* DATA EXTRACTS
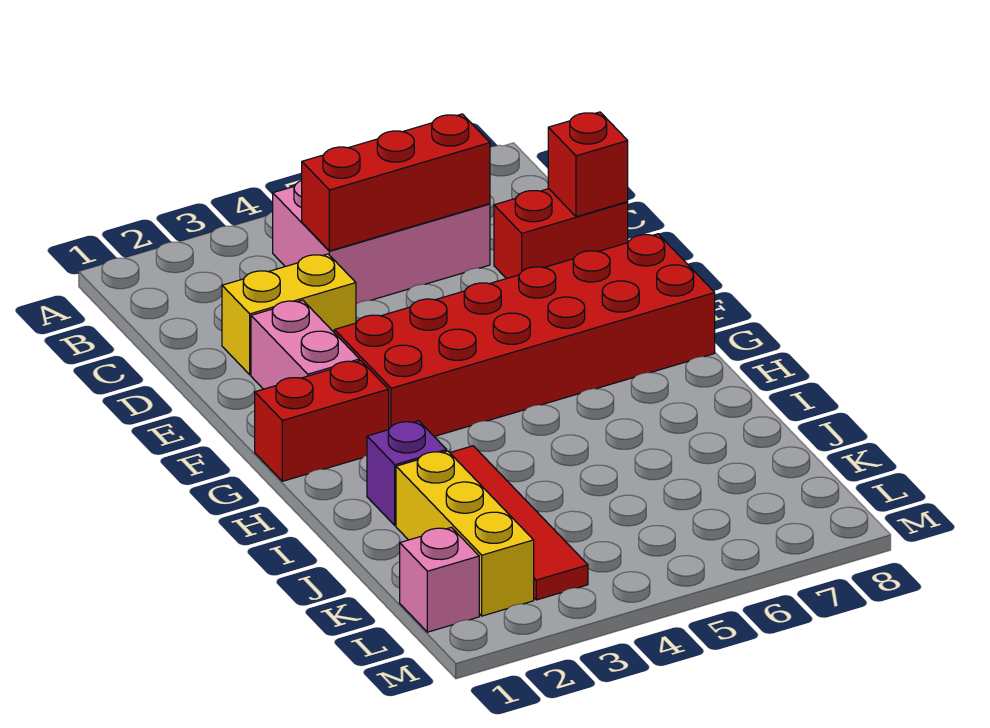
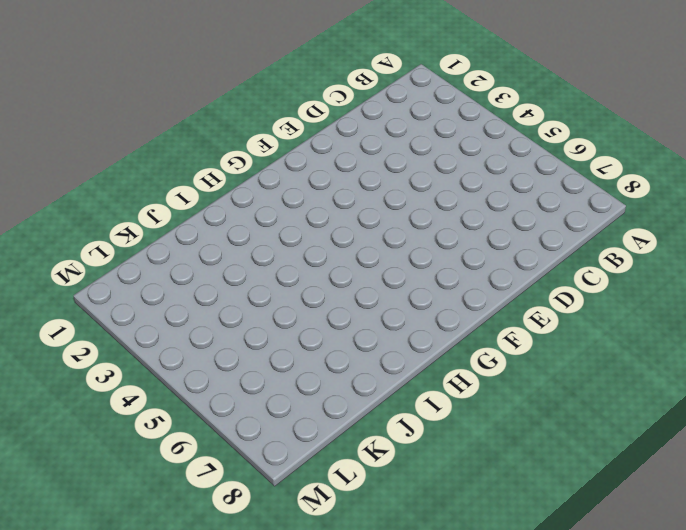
none -> pink brick B4:C6 level 1
none -> yellow brick D2:D3 level 1
none -> red brick D7:D8 level 1

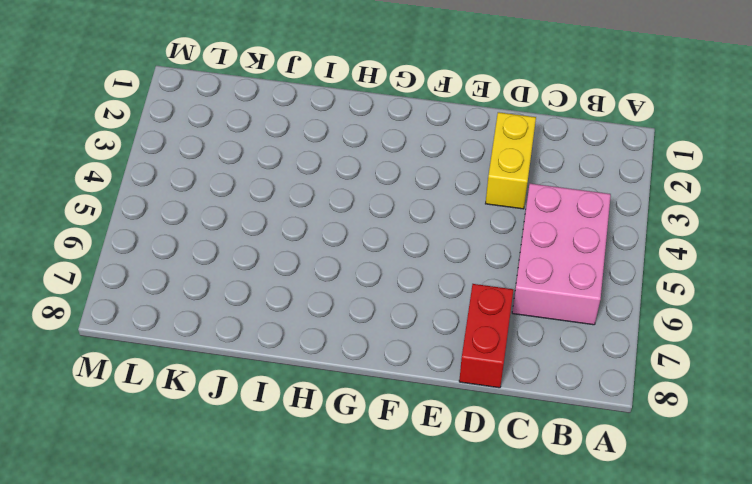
none -> pink brick E2:F2 level 1
none -> red brick F3:G8 level 1
none -> red brick G1:G2 level 1

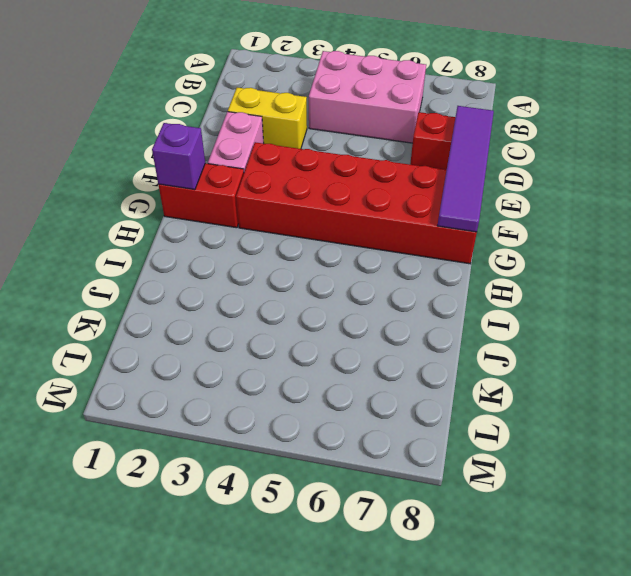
purple tile D8:G8 level 2 -> red brick D8 level 2
purple brick G1 level 2 -> purple brick I2 level 1
none -> red tile I3:L3 level 1
none -> yellow brick J2:L2 level 1
none -> pink brick L1 level 1

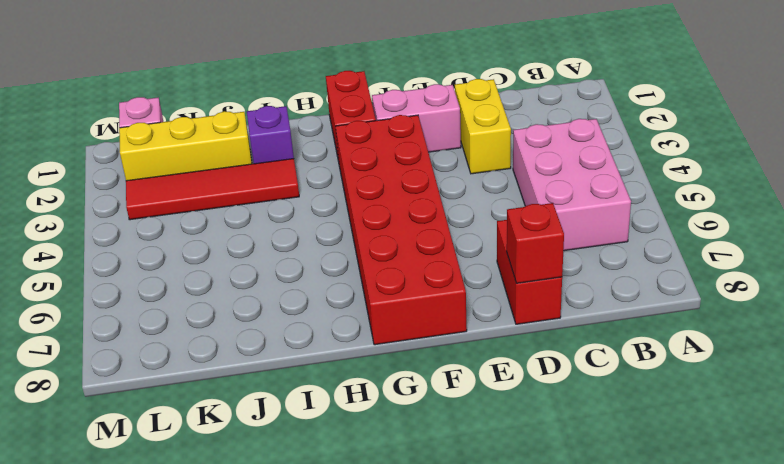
none -> red brick C4:C6 level 2

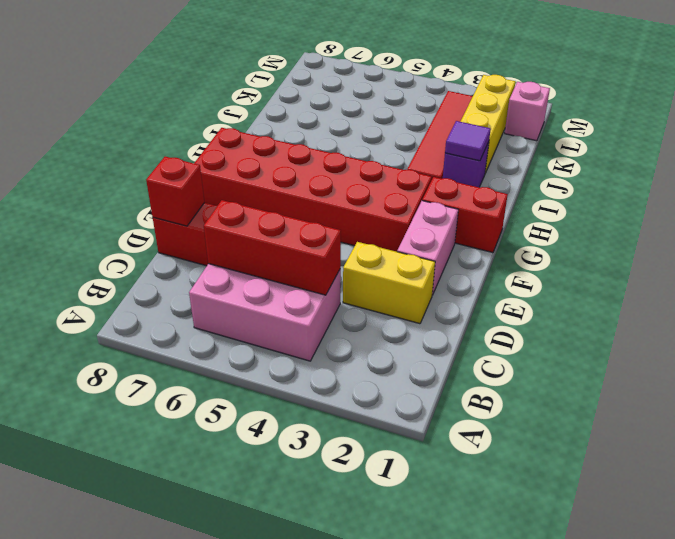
purple tile I2 level 2 -> none

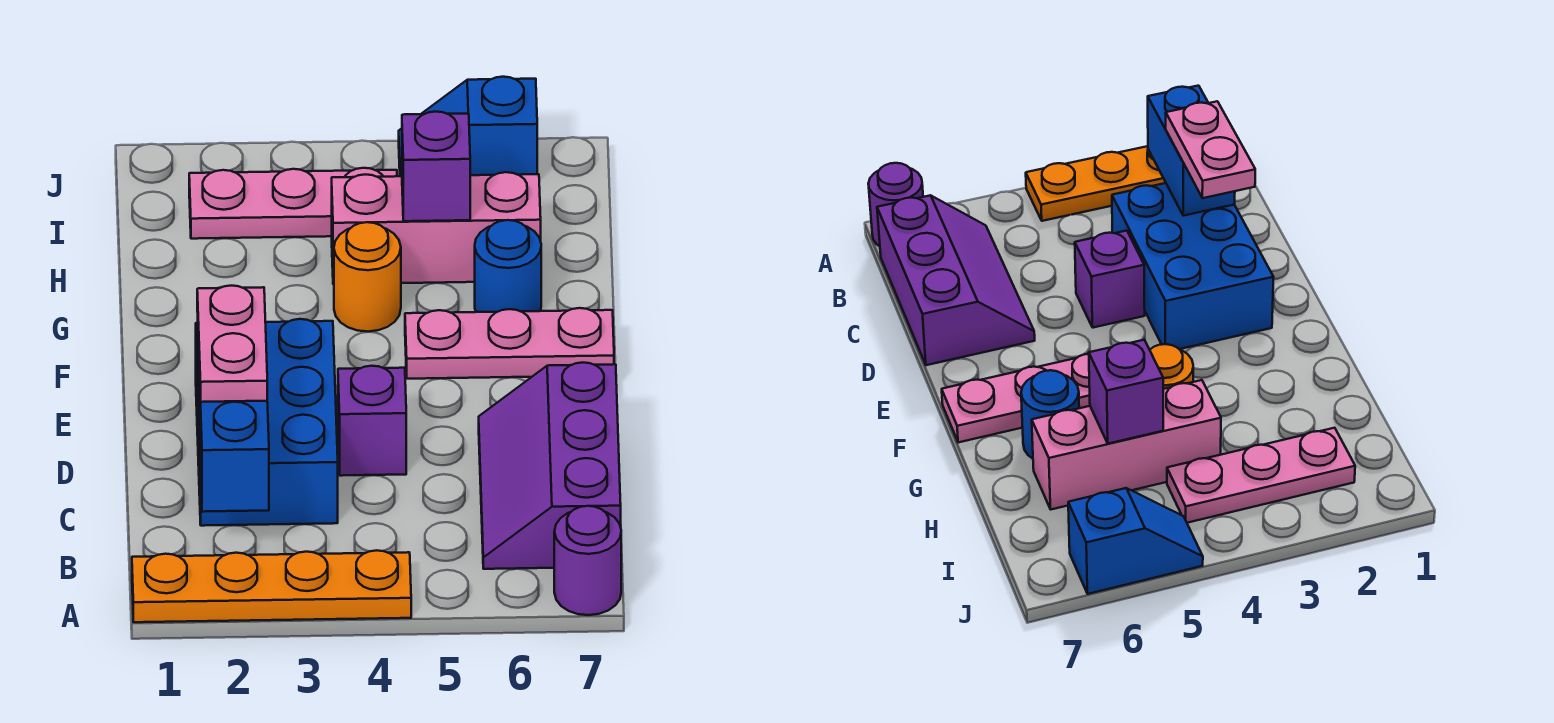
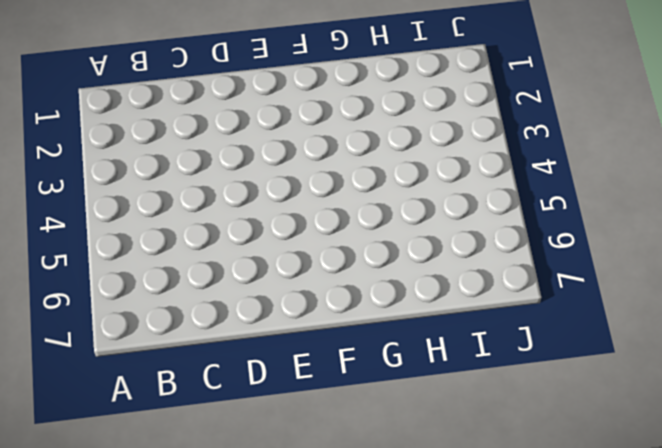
none -> orange plate A1:A4 level 1
none -> purple round brick A7 level 1
none -> purple slope B6:D7 level 1 top 7

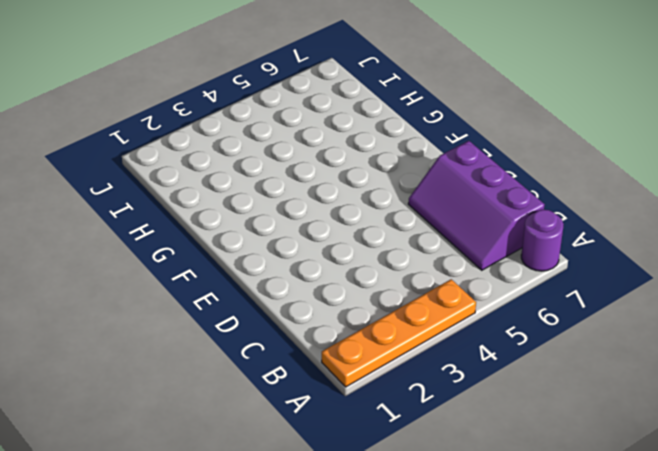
none -> blue brick C2:E3 level 1
none -> purple brick D4 level 1
none -> pink plate F5:F7 level 1

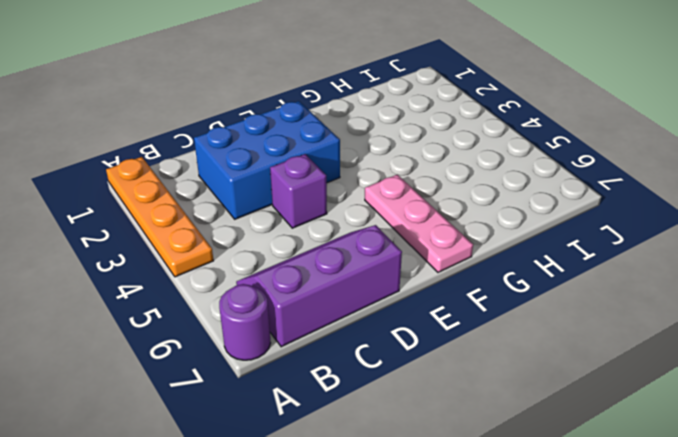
none -> orange round brick G4 level 1
none -> blue round brick G6 level 1
none -> pink brick H4:H6 level 1

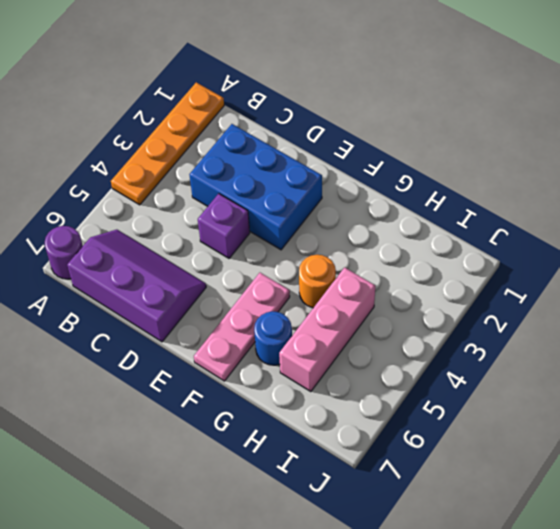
none -> pink plate I2:I4 level 1
none -> blue slope J5:J6 level 1 top 6
none -> blue brick B2:C2 level 2

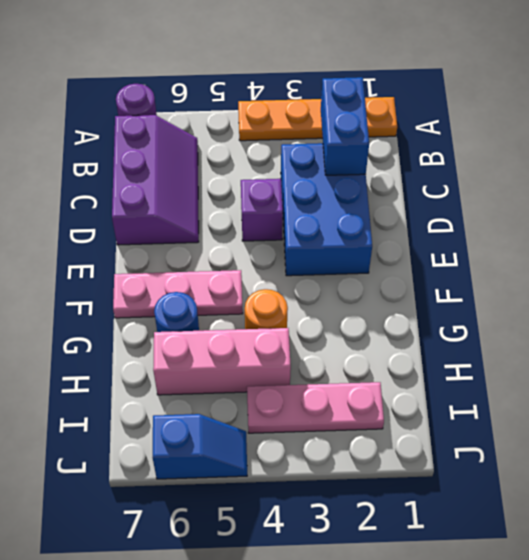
none -> purple brick H5 level 2
none -> pink plate C2:D2 level 3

* WHAT YOU NEED TO DO
Leaving every picture out, please copy exactly the lines from the one holding "none -> pink plate F5:F7 level 1" through the last line of the listing, both ends included.

* ANSWER TO THIS PROBLEM
none -> pink plate F5:F7 level 1

none -> orange round brick G4 level 1
none -> blue round brick G6 level 1
none -> pink brick H4:H6 level 1

none -> pink plate I2:I4 level 1
none -> blue slope J5:J6 level 1 top 6
none -> blue brick B2:C2 level 2

none -> purple brick H5 level 2
none -> pink plate C2:D2 level 3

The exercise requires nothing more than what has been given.